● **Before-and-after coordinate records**
# # # # # # #

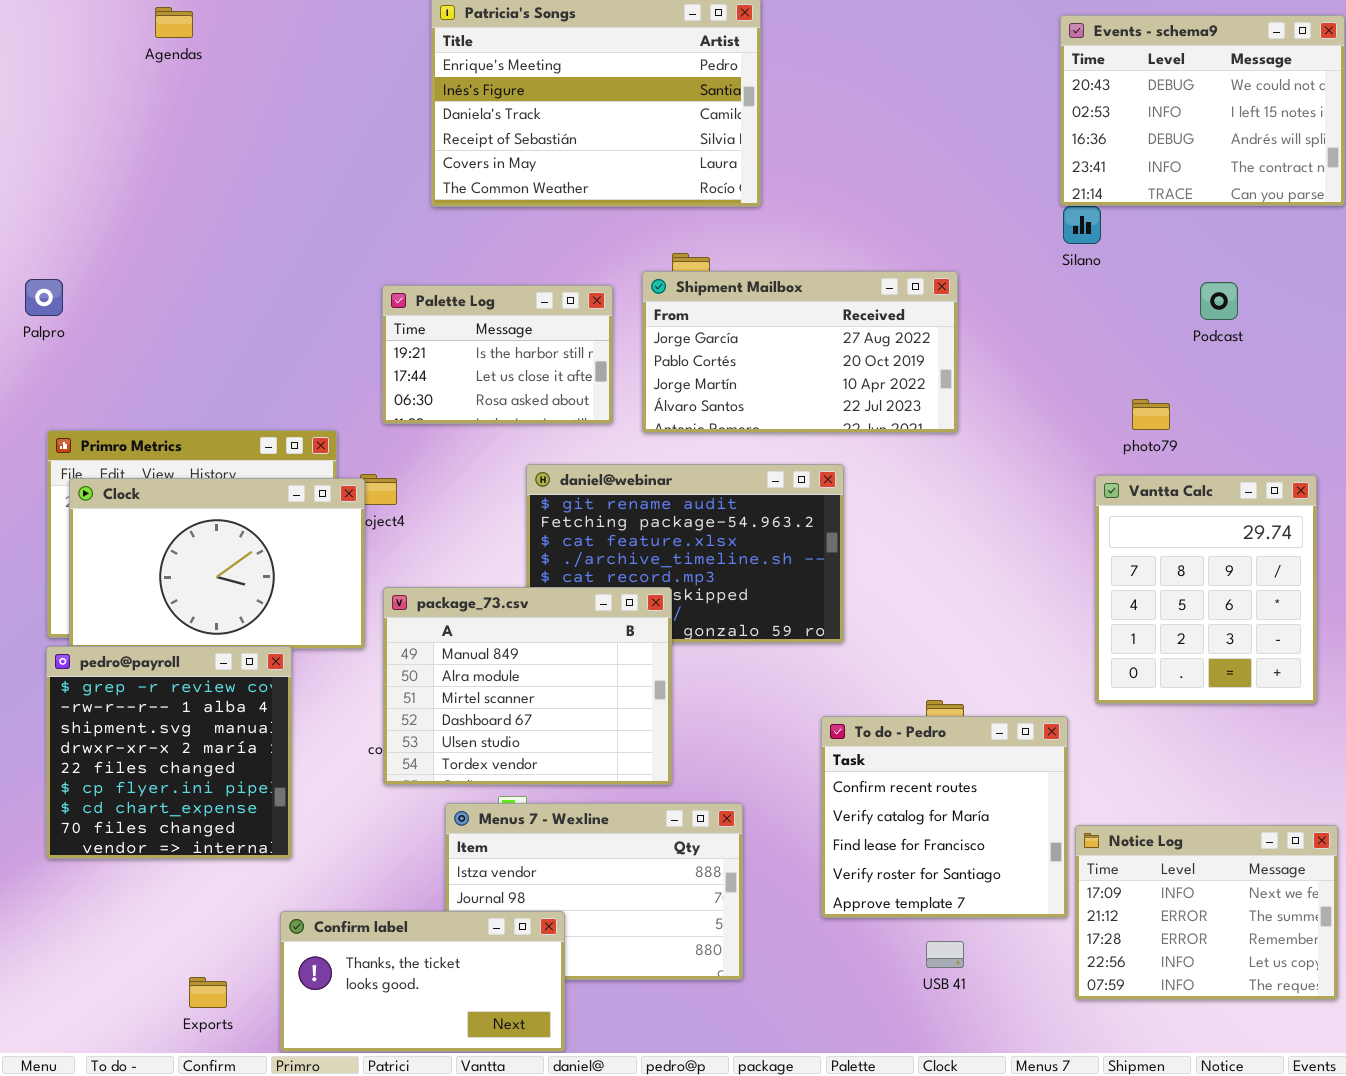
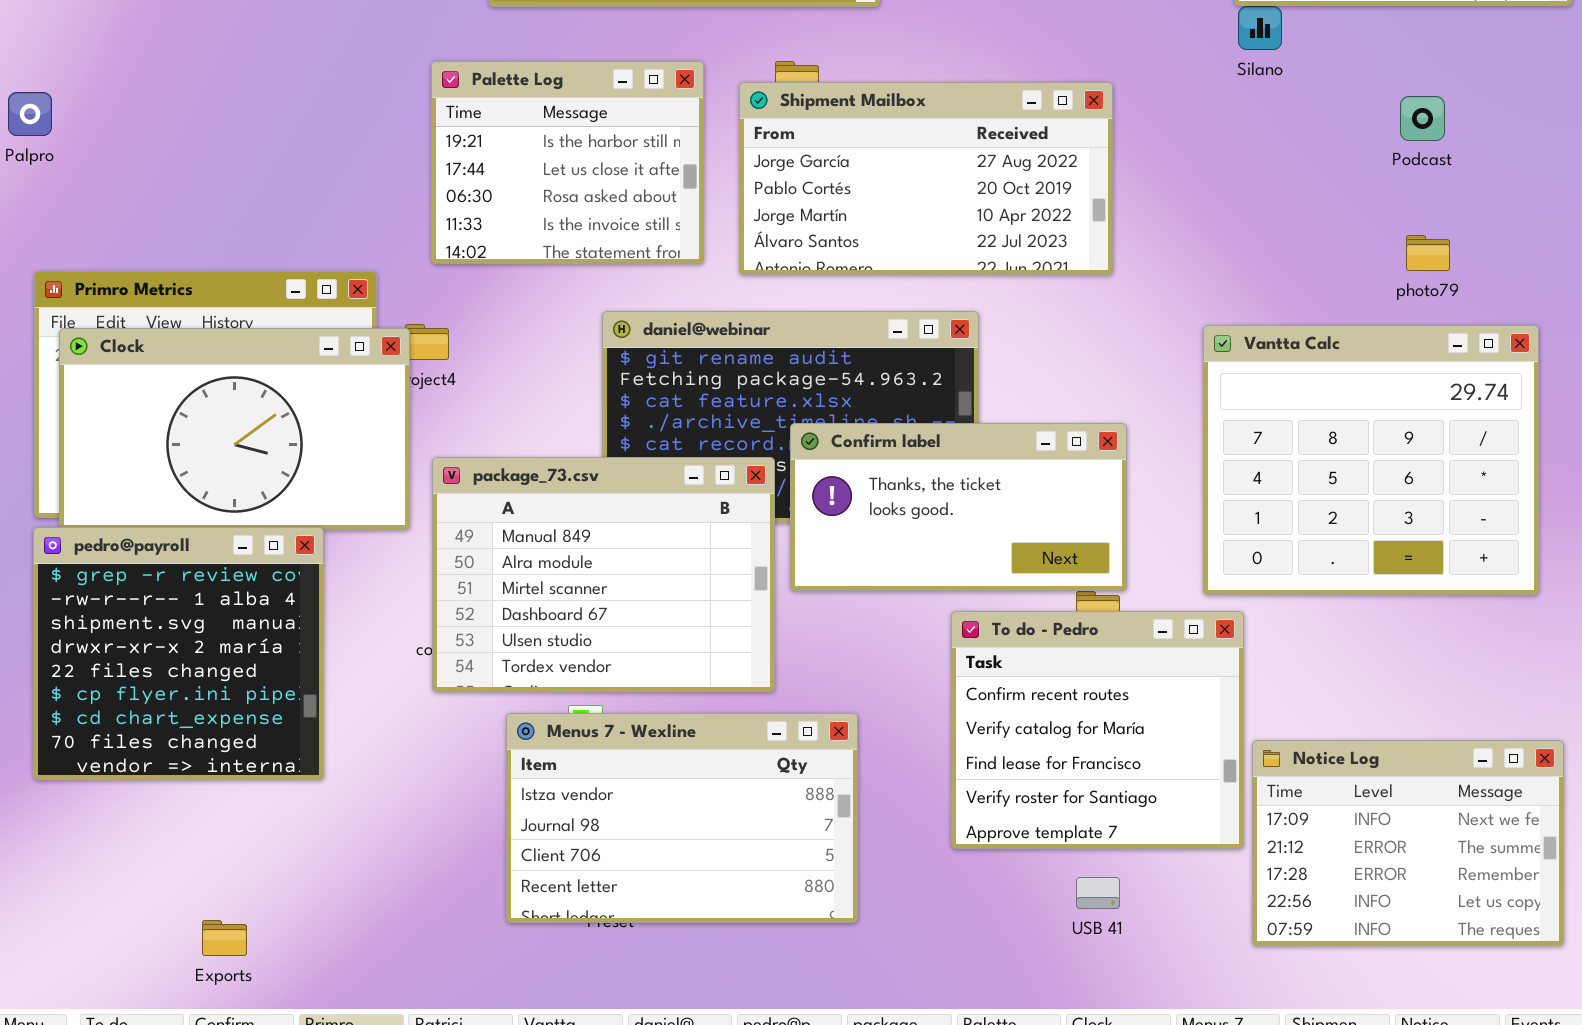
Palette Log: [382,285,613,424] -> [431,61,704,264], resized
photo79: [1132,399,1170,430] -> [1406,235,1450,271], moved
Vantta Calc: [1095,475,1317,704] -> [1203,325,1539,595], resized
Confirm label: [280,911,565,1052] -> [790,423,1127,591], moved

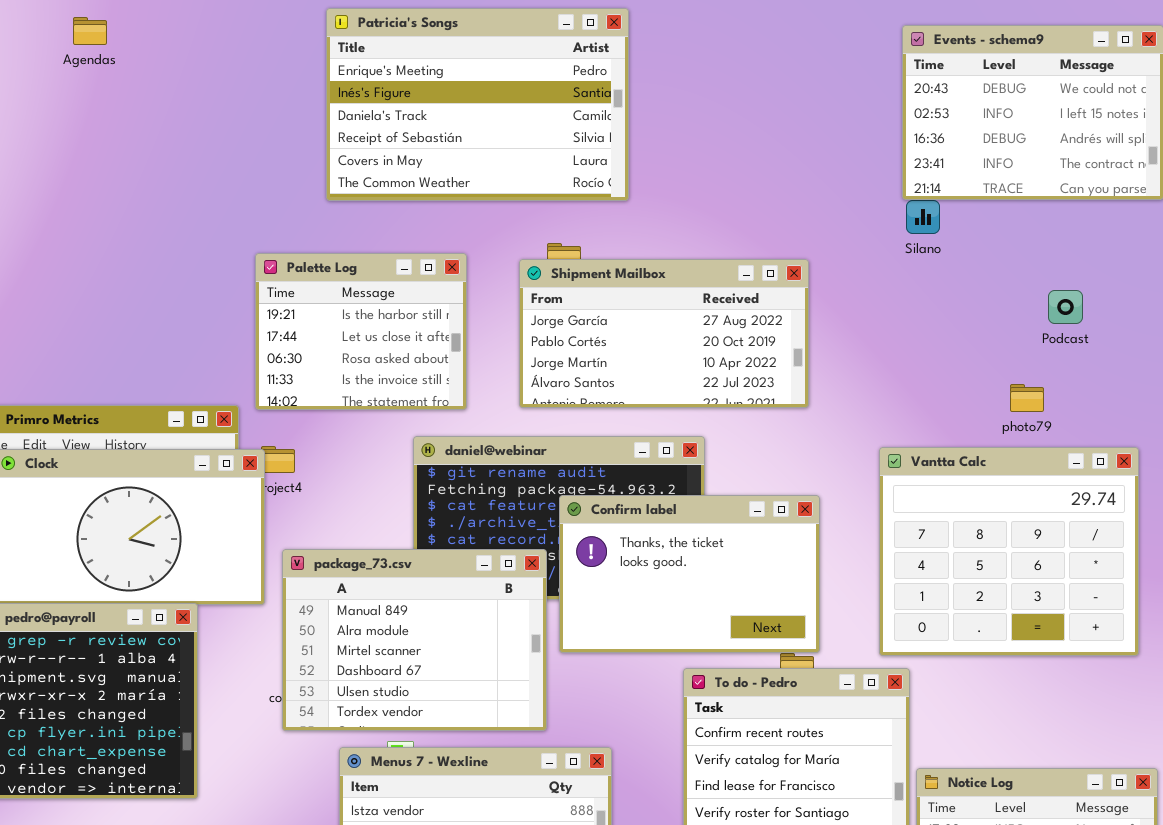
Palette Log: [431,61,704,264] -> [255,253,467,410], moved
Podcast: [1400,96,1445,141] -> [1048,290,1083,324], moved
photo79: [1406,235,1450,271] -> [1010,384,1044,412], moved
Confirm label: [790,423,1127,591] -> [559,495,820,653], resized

# # # # # # #

● **Instructions for the task**
The records are to be duplicated in full and exactly, with images left out.

● **Answer for the task**
Palette Log: [382,285,613,424] -> [431,61,704,264], resized
photo79: [1132,399,1170,430] -> [1406,235,1450,271], moved
Vantta Calc: [1095,475,1317,704] -> [1203,325,1539,595], resized
Confirm label: [280,911,565,1052] -> [790,423,1127,591], moved

Palette Log: [431,61,704,264] -> [255,253,467,410], moved
Podcast: [1400,96,1445,141] -> [1048,290,1083,324], moved
photo79: [1406,235,1450,271] -> [1010,384,1044,412], moved
Confirm label: [790,423,1127,591] -> [559,495,820,653], resized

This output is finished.